** EXERCISE REQUIREMENTS **
Reproduce the data below exactly. Skip the pictures.

** DATASET CONTENT **
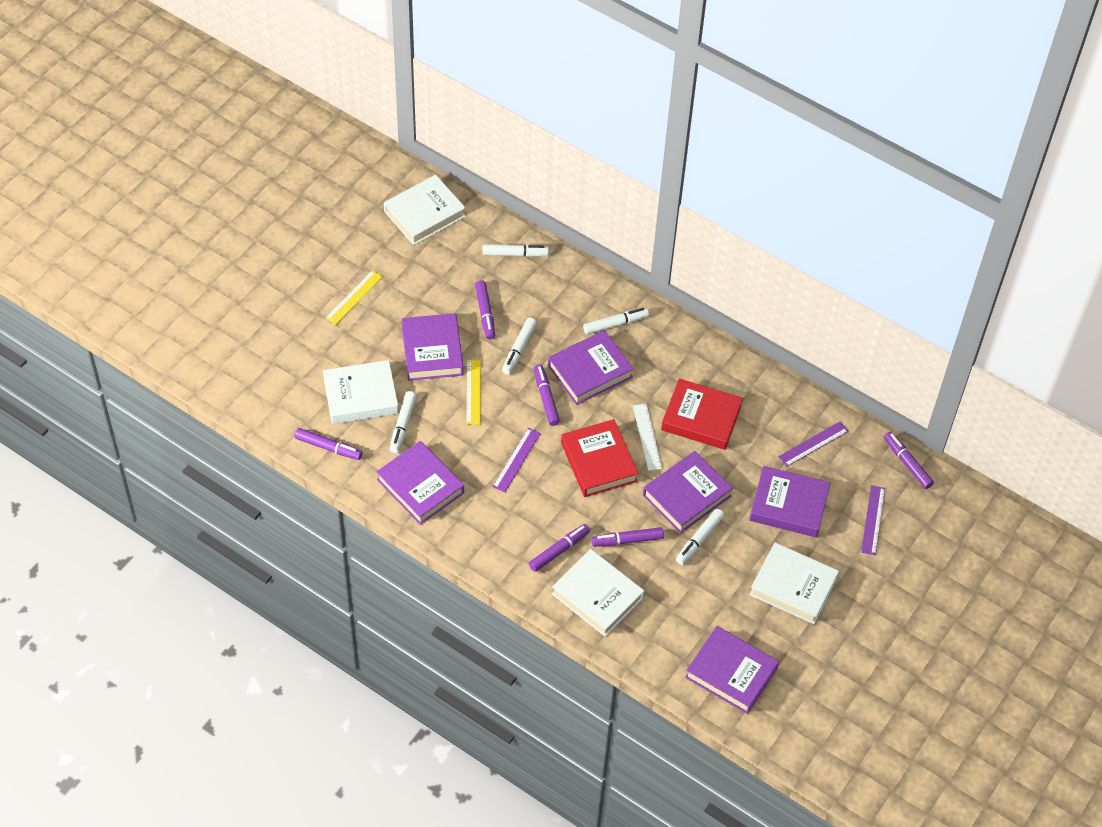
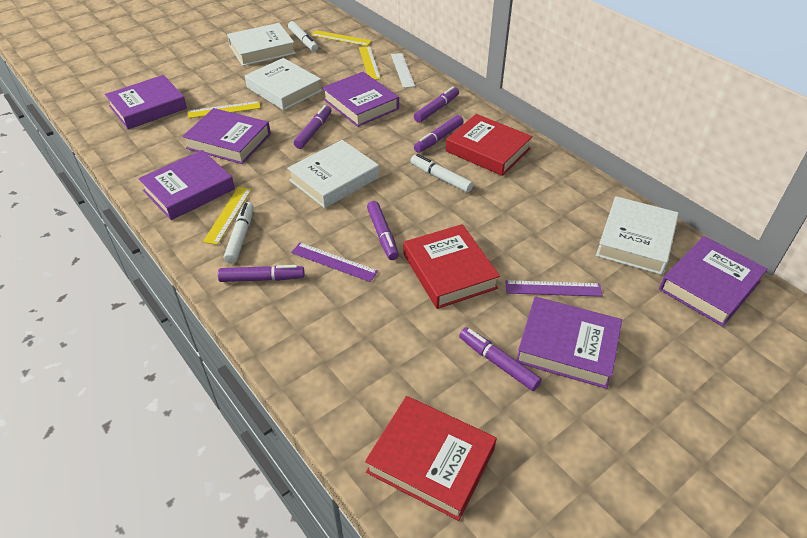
purple ruler: 3 -> 2
red book: 2 -> 3
white marker: 5 -> 3
yellow ruler: 2 -> 4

** COMPLETED TASK **
purple ruler: 3 -> 2
red book: 2 -> 3
white marker: 5 -> 3
yellow ruler: 2 -> 4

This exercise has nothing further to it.